[What the exercise asks]:
When the string "brown" occurs in a line of the records, show that line.

[Supplied material]:
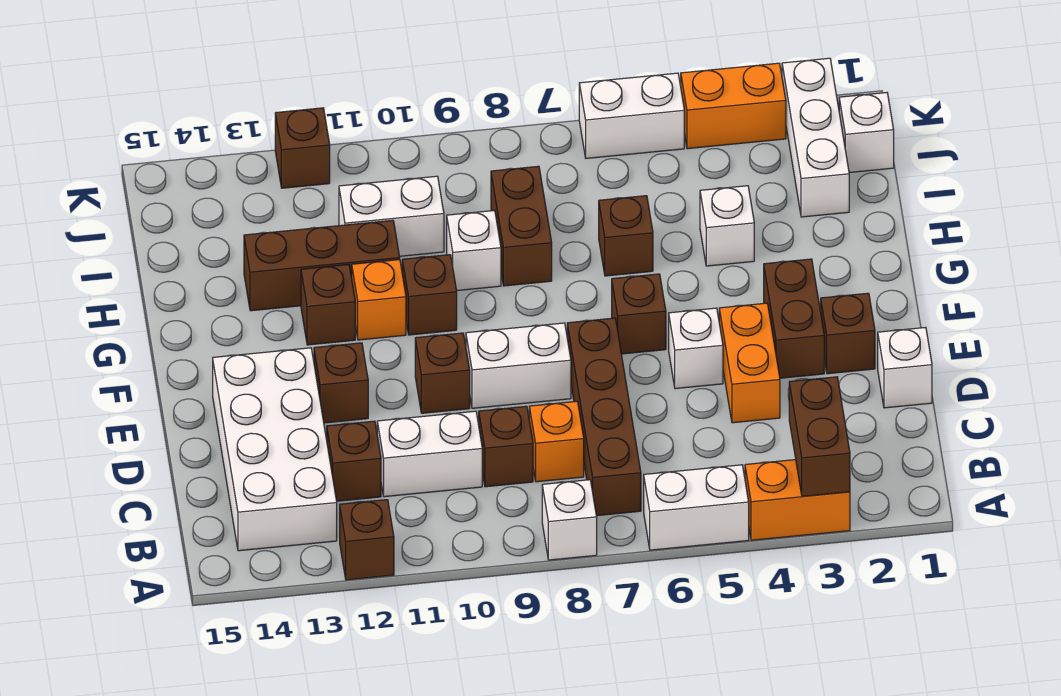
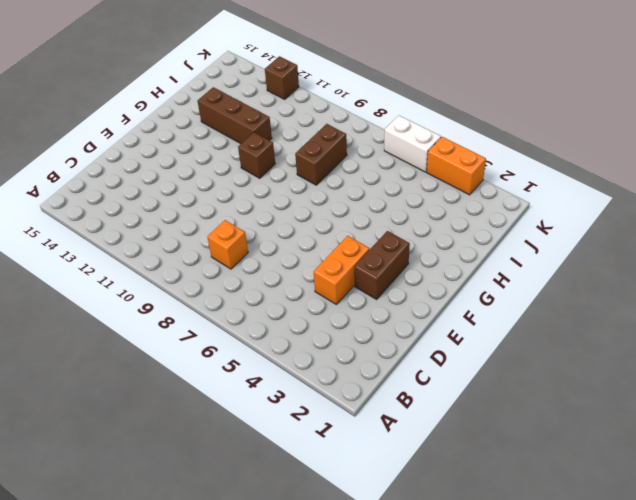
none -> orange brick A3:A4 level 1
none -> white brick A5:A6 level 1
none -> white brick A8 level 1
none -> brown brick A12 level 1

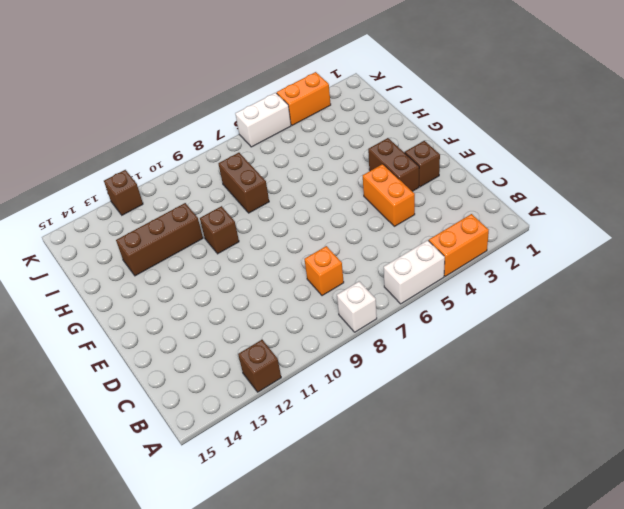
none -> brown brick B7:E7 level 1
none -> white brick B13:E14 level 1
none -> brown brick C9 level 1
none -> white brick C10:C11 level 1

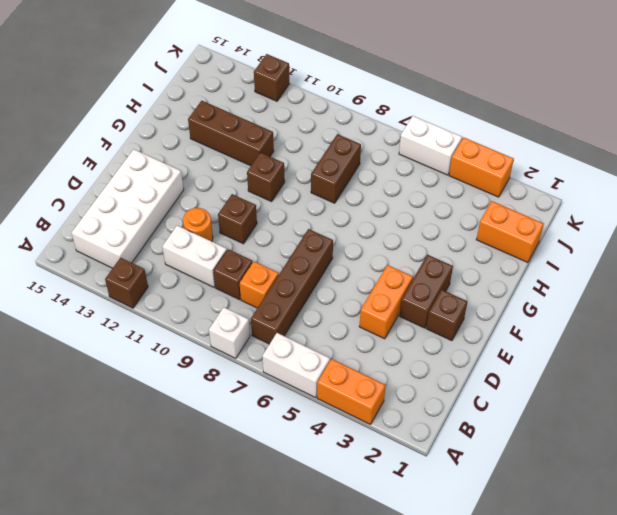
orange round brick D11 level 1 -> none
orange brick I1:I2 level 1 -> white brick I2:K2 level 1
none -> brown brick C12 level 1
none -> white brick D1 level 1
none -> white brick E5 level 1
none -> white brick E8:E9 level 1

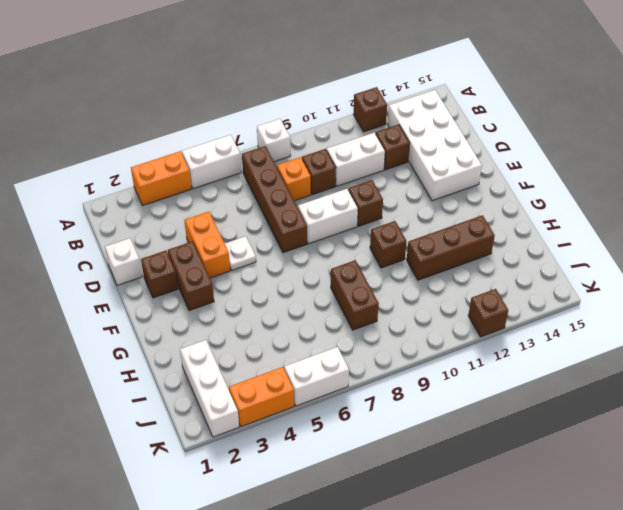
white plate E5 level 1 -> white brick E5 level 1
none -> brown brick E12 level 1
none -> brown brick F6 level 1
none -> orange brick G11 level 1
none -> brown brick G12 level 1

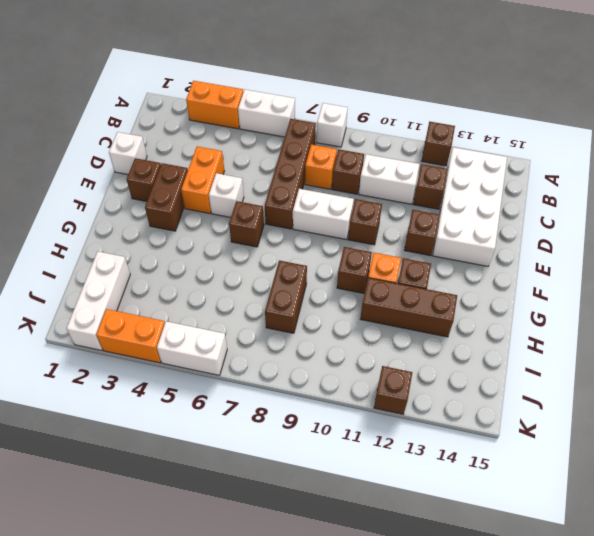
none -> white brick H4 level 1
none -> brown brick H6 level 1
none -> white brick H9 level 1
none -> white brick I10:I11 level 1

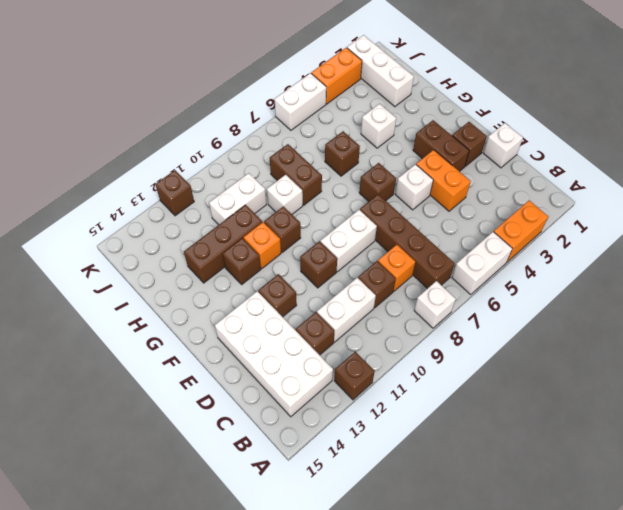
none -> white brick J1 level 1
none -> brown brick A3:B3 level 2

[Solution]:
none -> brown brick A12 level 1
none -> brown brick B7:E7 level 1
none -> brown brick C9 level 1
none -> brown brick C12 level 1
none -> brown brick E12 level 1
none -> brown brick F6 level 1
none -> brown brick G12 level 1
none -> brown brick H6 level 1
none -> brown brick A3:B3 level 2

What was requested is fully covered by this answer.